• **YOUR INSTRUCTIONS**
When you reach the line that contains "C5: 15uF (GND, N3) -> 1.5nF (GND, N3)" in the data below, copy it and every line after it exactly, adding nothing.

• **GIVEN ENTRIES**
-*-*-
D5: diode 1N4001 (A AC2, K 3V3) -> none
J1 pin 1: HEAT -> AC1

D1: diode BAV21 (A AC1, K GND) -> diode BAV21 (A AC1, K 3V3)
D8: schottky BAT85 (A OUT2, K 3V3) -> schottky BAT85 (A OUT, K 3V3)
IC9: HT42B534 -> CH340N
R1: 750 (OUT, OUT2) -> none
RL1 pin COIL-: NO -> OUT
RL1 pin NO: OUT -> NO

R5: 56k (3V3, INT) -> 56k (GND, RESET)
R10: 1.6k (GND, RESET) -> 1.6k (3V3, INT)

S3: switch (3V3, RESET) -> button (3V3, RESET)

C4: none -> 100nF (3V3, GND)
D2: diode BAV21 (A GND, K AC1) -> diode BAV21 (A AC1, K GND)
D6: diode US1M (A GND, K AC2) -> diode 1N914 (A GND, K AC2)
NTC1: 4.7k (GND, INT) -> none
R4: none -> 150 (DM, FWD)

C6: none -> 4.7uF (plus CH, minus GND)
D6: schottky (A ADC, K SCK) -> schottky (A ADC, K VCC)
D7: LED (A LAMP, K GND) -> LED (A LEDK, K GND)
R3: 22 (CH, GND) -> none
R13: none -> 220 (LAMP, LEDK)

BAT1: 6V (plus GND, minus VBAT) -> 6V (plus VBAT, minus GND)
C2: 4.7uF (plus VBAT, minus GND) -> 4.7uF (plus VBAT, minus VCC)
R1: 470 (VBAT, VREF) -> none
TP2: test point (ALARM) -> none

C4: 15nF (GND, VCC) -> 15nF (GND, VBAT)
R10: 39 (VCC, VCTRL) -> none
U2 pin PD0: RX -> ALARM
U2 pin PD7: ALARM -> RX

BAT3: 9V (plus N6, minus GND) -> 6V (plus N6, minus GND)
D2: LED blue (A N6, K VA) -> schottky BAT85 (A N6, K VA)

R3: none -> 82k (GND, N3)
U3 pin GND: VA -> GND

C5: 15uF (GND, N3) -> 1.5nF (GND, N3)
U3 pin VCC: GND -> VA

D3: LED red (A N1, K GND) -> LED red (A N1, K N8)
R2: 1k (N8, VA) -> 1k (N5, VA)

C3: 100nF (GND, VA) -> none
-*-*-
• **THE COMPLETED TASK**
C5: 15uF (GND, N3) -> 1.5nF (GND, N3)
U3 pin VCC: GND -> VA

D3: LED red (A N1, K GND) -> LED red (A N1, K N8)
R2: 1k (N8, VA) -> 1k (N5, VA)

C3: 100nF (GND, VA) -> none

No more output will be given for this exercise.